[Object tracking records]
◆ ◆ ◆

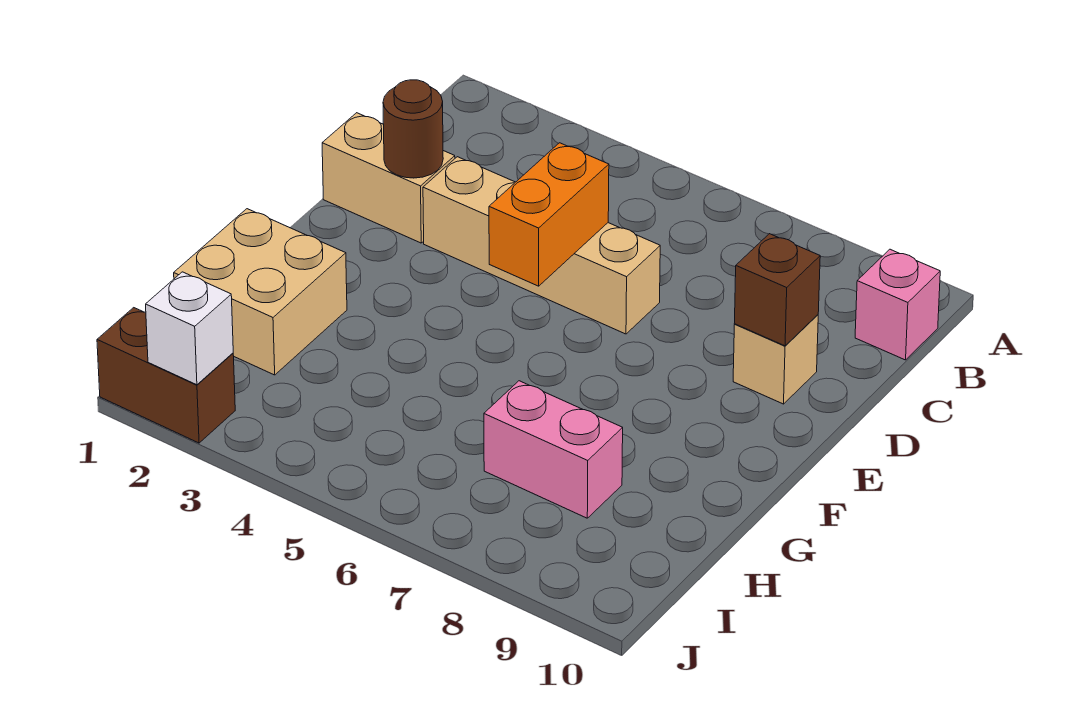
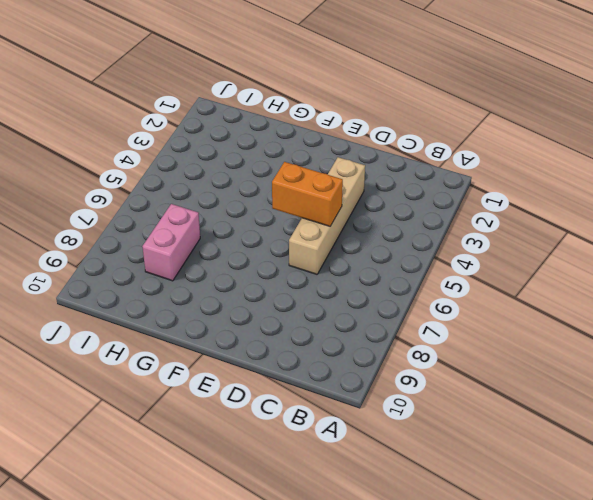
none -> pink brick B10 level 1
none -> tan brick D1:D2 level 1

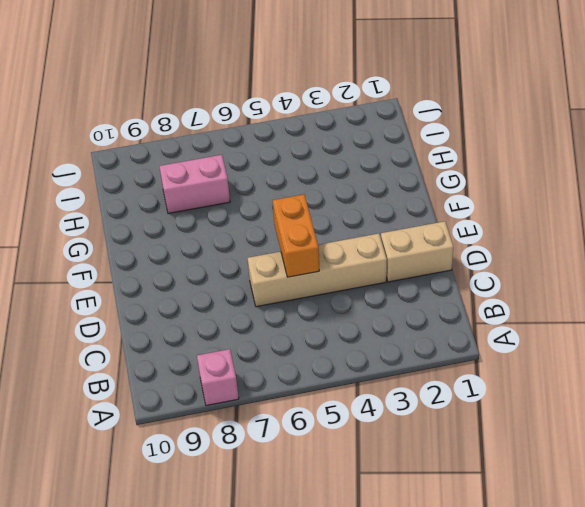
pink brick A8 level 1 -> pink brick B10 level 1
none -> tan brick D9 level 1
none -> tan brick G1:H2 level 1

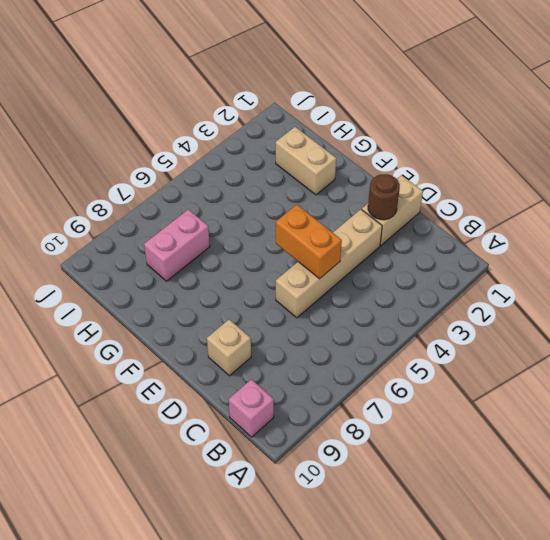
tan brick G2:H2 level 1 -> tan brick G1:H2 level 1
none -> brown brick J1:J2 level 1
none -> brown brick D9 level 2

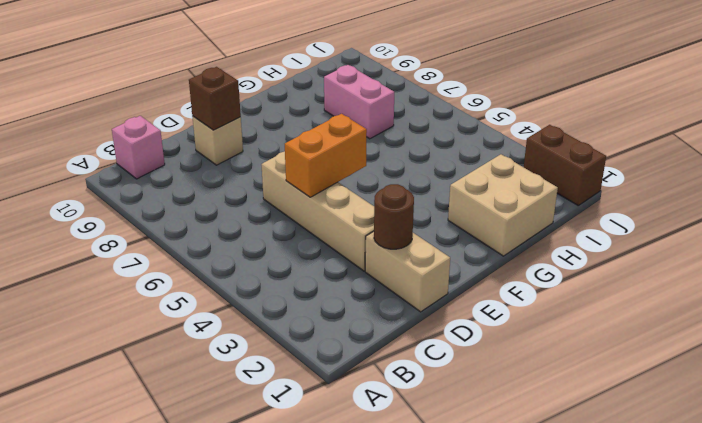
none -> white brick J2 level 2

◆ ◆ ◆

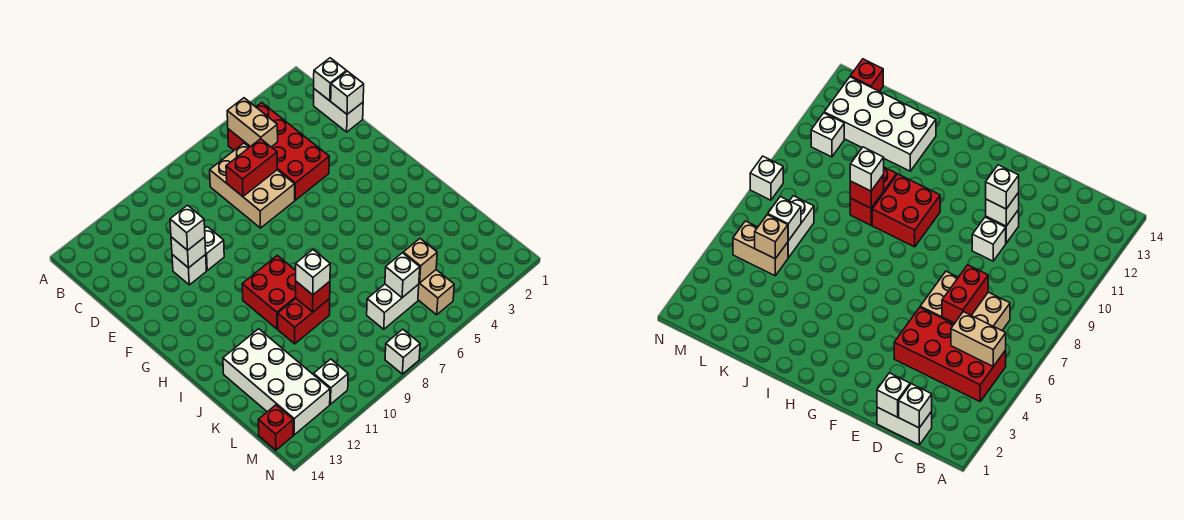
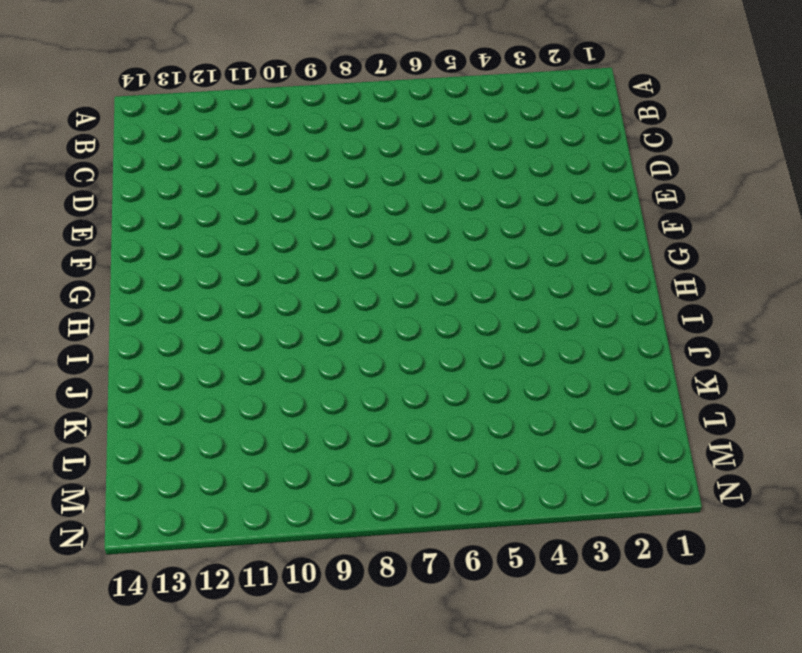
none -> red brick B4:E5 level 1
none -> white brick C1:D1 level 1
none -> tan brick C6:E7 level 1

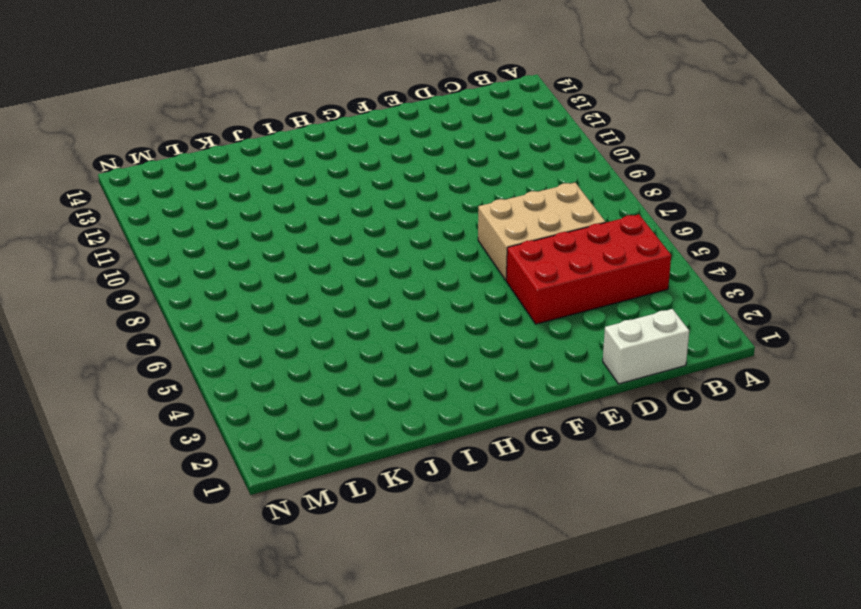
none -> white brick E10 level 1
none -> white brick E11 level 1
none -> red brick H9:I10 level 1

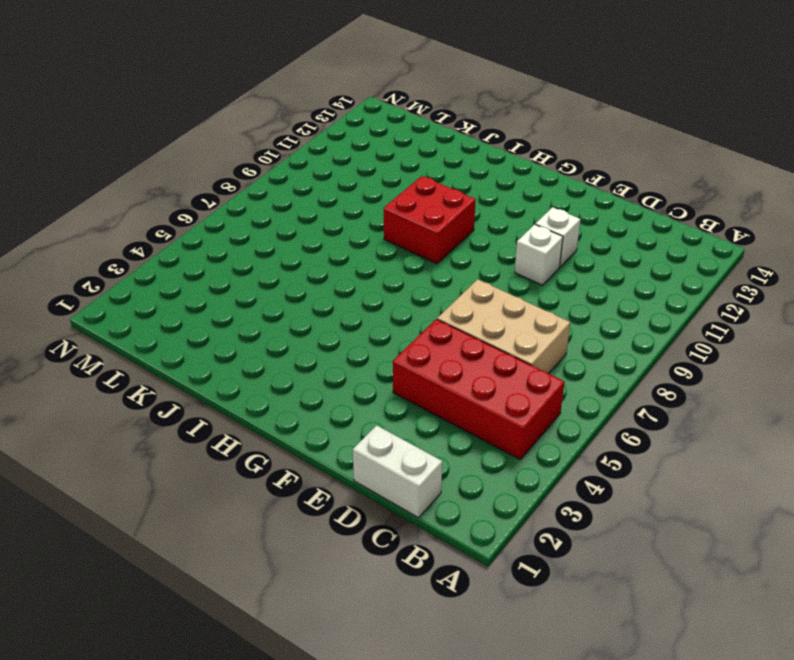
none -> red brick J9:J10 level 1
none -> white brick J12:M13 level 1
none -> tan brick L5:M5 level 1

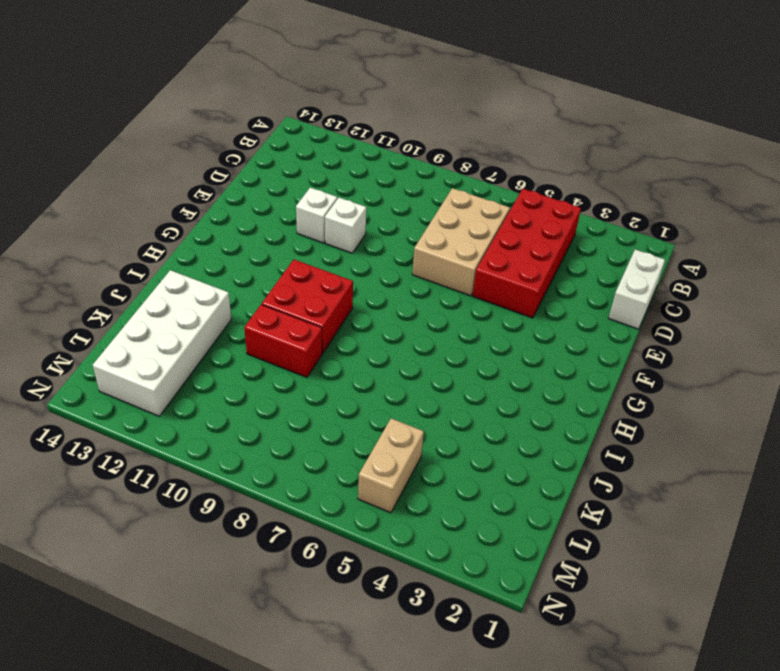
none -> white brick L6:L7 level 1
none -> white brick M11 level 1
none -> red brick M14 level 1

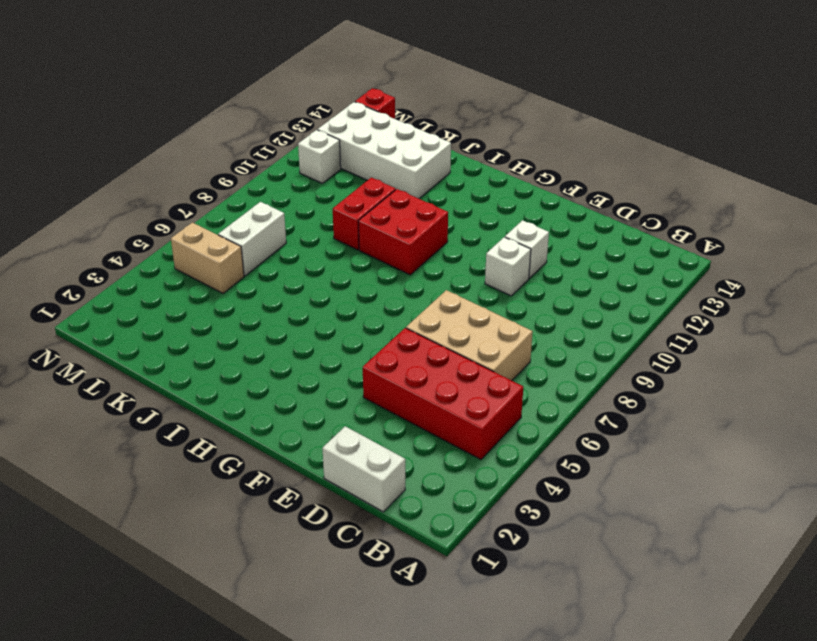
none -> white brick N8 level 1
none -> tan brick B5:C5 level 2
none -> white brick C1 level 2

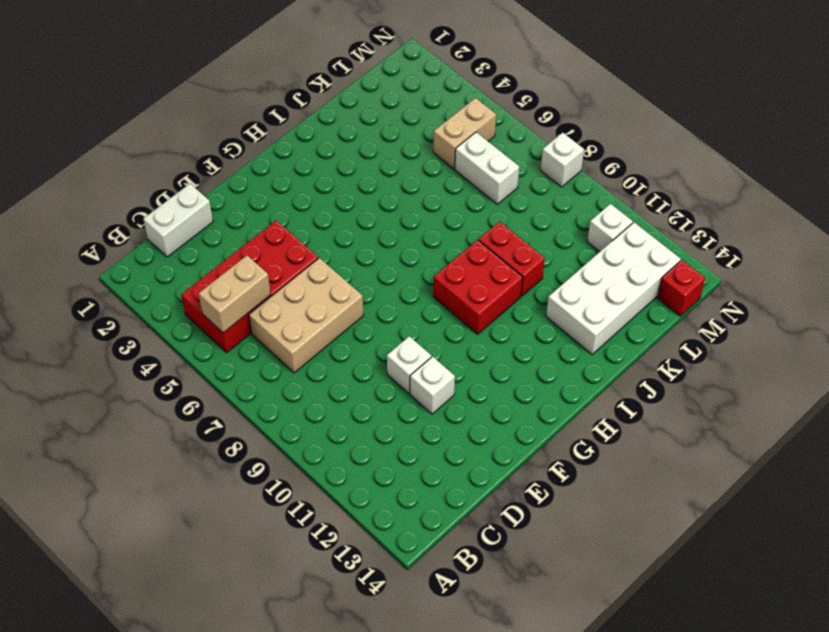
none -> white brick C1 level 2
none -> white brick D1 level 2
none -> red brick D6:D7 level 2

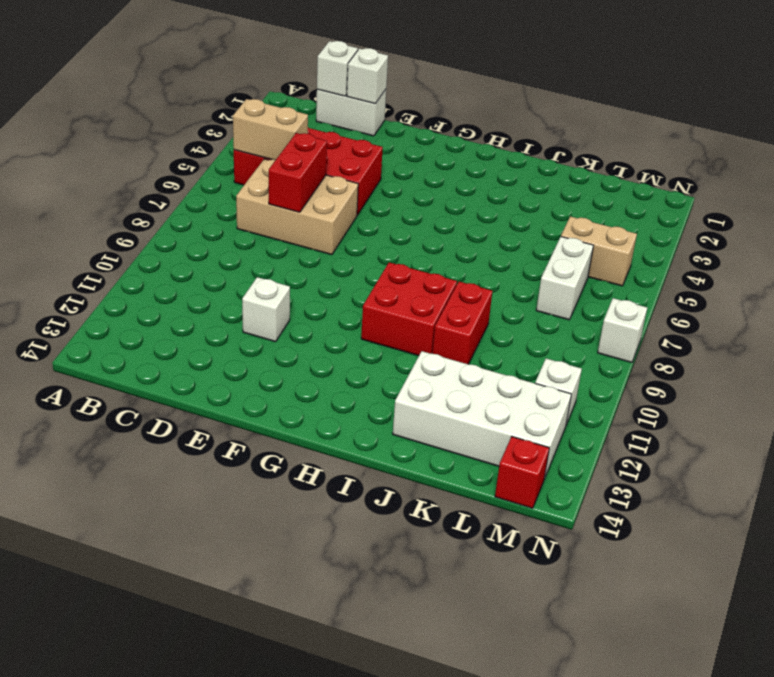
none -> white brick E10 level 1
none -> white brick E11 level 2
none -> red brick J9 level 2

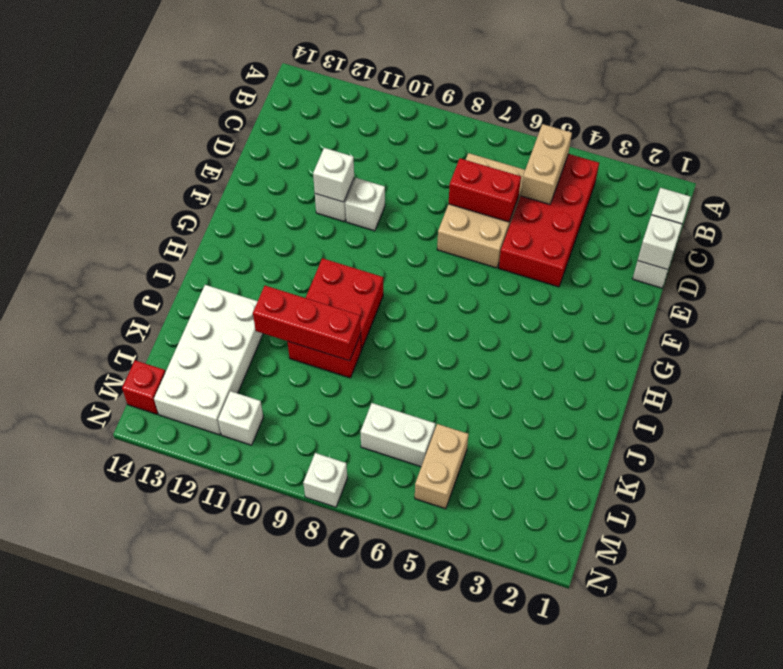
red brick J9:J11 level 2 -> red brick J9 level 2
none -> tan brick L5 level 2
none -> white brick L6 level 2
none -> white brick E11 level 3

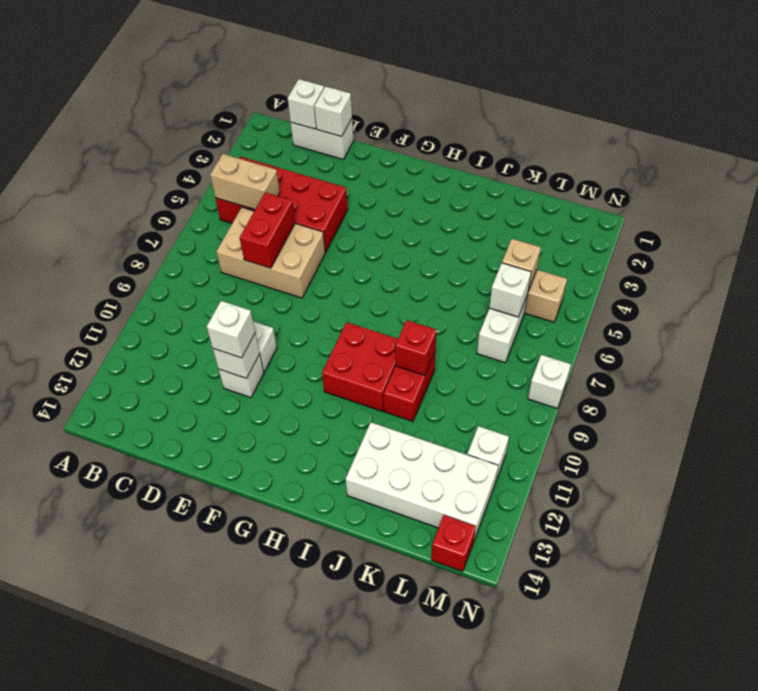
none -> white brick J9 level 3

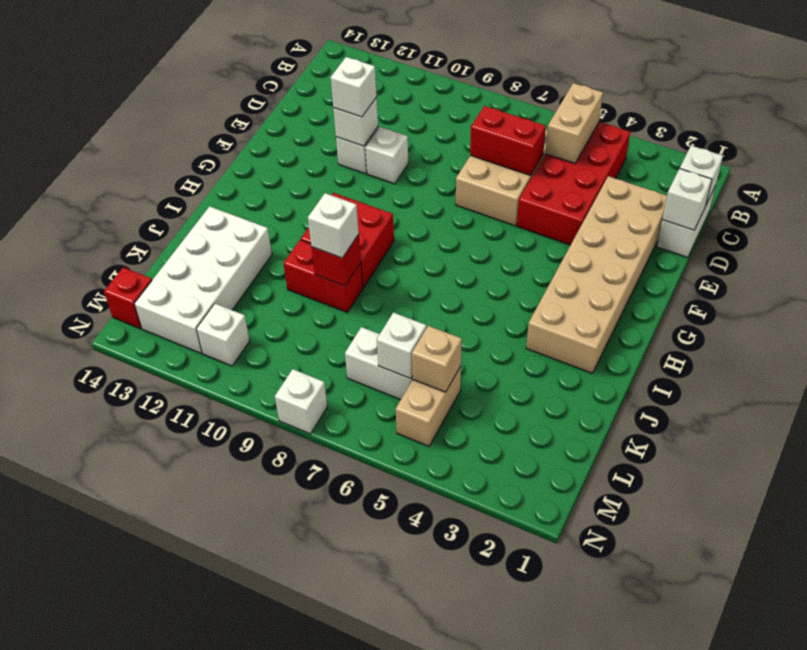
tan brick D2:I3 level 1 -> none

◆ ◆ ◆

Reproduce the lines above beginning at the line that contains "none -> red brick J9:J10 level 1" and ending at the line that contains "tan brick D2:I3 level 1 -> none". No pictures.

none -> red brick J9:J10 level 1
none -> white brick J12:M13 level 1
none -> tan brick L5:M5 level 1

none -> white brick L6:L7 level 1
none -> white brick M11 level 1
none -> red brick M14 level 1

none -> white brick N8 level 1
none -> tan brick B5:C5 level 2
none -> white brick C1 level 2

none -> white brick C1 level 2
none -> white brick D1 level 2
none -> red brick D6:D7 level 2

none -> white brick E10 level 1
none -> white brick E11 level 2
none -> red brick J9 level 2

red brick J9:J11 level 2 -> red brick J9 level 2
none -> tan brick L5 level 2
none -> white brick L6 level 2
none -> white brick E11 level 3

none -> white brick J9 level 3

tan brick D2:I3 level 1 -> none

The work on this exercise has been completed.